(Material shown Opens)
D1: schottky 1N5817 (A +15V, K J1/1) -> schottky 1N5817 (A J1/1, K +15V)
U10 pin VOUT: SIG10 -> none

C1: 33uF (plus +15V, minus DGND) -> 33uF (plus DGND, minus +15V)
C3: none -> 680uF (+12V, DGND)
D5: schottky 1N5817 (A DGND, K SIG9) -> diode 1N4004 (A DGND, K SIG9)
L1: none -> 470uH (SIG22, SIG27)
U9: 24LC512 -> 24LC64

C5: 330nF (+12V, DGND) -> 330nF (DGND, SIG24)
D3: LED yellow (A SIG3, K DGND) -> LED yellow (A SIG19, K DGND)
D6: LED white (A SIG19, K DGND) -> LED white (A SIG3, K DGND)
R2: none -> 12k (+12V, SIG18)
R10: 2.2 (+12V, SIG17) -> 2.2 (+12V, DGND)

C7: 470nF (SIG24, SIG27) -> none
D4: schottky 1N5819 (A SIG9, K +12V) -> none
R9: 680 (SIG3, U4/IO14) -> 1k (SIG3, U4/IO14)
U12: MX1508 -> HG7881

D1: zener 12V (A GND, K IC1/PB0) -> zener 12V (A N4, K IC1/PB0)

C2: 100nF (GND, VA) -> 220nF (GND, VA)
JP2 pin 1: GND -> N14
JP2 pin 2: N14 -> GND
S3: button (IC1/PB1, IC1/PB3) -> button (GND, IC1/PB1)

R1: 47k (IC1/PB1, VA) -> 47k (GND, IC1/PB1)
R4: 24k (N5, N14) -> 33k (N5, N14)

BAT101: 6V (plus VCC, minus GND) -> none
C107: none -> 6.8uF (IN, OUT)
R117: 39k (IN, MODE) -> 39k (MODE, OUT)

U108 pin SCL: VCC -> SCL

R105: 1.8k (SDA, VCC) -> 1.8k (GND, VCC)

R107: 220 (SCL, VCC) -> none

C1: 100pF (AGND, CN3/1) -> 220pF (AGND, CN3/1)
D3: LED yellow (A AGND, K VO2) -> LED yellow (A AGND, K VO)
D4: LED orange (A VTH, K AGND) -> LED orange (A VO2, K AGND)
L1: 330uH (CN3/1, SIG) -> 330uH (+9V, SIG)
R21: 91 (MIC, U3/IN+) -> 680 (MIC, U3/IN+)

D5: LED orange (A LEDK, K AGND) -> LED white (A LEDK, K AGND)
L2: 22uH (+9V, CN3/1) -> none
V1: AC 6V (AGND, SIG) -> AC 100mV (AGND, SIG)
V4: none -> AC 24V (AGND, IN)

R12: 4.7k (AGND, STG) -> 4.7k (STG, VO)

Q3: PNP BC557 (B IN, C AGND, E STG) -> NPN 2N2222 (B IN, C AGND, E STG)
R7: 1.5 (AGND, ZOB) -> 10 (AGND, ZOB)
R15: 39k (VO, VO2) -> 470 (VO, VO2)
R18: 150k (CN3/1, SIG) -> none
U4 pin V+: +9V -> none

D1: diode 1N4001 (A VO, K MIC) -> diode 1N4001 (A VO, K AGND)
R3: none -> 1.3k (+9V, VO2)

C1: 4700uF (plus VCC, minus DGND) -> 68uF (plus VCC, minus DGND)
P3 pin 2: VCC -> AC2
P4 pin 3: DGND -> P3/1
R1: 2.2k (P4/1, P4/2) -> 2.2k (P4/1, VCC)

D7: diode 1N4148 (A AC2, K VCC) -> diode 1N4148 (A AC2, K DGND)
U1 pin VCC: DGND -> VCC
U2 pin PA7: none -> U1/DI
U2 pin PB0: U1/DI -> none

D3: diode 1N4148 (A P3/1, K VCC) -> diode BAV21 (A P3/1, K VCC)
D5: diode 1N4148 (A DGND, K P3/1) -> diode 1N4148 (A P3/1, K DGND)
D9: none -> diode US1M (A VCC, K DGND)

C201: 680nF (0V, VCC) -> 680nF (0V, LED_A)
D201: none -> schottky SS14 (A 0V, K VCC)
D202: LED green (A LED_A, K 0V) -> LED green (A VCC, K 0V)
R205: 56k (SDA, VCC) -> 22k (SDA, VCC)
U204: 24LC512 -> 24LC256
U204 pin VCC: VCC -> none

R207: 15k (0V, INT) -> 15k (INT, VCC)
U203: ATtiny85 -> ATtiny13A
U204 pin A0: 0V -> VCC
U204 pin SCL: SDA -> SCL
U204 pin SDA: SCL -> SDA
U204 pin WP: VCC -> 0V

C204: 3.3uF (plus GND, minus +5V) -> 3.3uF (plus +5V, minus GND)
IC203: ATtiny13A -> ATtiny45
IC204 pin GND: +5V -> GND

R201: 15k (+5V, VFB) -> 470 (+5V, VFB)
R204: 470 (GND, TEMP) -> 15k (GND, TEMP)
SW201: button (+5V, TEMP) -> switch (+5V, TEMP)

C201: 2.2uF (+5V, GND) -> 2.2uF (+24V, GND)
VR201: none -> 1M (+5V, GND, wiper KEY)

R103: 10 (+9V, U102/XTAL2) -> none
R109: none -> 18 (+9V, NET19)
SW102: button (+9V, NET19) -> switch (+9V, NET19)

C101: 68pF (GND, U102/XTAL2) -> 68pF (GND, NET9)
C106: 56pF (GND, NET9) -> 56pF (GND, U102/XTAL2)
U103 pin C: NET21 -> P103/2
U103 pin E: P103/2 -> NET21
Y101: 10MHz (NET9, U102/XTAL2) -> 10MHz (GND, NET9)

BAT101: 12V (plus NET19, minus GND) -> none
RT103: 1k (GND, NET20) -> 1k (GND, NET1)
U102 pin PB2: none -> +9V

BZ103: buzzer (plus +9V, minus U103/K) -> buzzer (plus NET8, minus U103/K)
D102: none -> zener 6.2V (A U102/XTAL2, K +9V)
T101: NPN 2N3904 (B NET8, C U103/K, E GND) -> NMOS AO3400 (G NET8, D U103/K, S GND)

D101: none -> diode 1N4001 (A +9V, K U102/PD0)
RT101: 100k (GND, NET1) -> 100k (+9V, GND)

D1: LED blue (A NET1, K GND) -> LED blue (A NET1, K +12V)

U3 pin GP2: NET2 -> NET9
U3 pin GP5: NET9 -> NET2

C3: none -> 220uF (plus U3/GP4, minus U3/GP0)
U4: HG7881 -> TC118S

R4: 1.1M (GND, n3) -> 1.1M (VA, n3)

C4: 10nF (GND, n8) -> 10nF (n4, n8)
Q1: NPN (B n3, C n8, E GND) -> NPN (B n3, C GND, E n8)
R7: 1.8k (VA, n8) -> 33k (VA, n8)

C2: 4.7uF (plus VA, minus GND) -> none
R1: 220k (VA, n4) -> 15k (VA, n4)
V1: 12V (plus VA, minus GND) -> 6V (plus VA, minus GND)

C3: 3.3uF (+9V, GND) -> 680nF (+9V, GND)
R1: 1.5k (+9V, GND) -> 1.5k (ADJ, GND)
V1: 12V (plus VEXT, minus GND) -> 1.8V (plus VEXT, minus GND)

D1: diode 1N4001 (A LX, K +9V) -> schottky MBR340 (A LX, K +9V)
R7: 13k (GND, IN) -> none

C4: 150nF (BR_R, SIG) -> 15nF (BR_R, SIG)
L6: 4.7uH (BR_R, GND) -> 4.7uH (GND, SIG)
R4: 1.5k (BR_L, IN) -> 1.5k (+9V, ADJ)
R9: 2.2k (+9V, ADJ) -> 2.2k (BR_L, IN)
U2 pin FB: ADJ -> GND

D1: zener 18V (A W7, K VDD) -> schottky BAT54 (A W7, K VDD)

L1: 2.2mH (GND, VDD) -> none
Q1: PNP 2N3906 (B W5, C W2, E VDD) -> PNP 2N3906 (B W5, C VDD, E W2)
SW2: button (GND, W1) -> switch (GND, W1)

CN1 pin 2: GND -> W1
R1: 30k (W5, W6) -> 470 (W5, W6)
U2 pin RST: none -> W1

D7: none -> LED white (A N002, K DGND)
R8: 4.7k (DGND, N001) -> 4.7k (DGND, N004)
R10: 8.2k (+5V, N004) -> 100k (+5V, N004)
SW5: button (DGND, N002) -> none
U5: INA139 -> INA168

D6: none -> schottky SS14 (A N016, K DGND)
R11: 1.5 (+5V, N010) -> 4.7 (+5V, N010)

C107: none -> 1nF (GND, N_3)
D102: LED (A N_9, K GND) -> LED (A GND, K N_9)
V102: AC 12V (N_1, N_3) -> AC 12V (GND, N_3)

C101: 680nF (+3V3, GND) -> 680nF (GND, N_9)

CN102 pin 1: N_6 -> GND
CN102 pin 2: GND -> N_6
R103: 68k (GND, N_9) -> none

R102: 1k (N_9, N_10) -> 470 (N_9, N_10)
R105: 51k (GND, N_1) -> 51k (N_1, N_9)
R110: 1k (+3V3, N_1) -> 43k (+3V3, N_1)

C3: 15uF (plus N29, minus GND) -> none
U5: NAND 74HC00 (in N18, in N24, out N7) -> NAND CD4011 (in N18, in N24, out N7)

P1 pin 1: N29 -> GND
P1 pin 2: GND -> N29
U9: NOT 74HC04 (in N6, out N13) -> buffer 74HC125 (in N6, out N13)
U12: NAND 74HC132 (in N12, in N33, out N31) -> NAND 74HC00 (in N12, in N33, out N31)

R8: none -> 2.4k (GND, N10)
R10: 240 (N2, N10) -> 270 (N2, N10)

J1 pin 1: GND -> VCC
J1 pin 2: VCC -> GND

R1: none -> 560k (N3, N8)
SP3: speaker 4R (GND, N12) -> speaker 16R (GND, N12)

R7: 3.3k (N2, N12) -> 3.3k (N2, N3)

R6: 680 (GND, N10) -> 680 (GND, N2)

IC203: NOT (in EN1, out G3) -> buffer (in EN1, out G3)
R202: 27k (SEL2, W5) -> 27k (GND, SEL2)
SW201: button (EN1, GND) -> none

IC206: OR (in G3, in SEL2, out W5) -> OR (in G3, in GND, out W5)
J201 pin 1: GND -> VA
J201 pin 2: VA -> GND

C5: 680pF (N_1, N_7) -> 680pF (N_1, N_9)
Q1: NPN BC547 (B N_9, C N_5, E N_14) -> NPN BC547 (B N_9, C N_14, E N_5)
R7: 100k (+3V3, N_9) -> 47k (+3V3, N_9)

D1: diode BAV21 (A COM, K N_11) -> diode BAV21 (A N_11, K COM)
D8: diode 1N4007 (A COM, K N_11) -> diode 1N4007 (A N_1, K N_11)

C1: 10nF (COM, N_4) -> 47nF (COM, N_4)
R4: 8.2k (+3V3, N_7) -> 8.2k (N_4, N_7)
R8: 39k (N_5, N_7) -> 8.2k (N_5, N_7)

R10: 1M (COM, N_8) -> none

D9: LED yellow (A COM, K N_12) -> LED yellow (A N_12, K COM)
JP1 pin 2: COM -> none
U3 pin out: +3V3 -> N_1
(Material shown Closes)
What this task involves.
Only the lines from the first line of the records through the line containing "D3: LED yellow (A SIG3, K" should be repeated, exactly as they appear.

Completed task.
D1: schottky 1N5817 (A +15V, K J1/1) -> schottky 1N5817 (A J1/1, K +15V)
U10 pin VOUT: SIG10 -> none

C1: 33uF (plus +15V, minus DGND) -> 33uF (plus DGND, minus +15V)
C3: none -> 680uF (+12V, DGND)
D5: schottky 1N5817 (A DGND, K SIG9) -> diode 1N4004 (A DGND, K SIG9)
L1: none -> 470uH (SIG22, SIG27)
U9: 24LC512 -> 24LC64

C5: 330nF (+12V, DGND) -> 330nF (DGND, SIG24)
D3: LED yellow (A SIG3, K DGND) -> LED yellow (A SIG19, K DGND)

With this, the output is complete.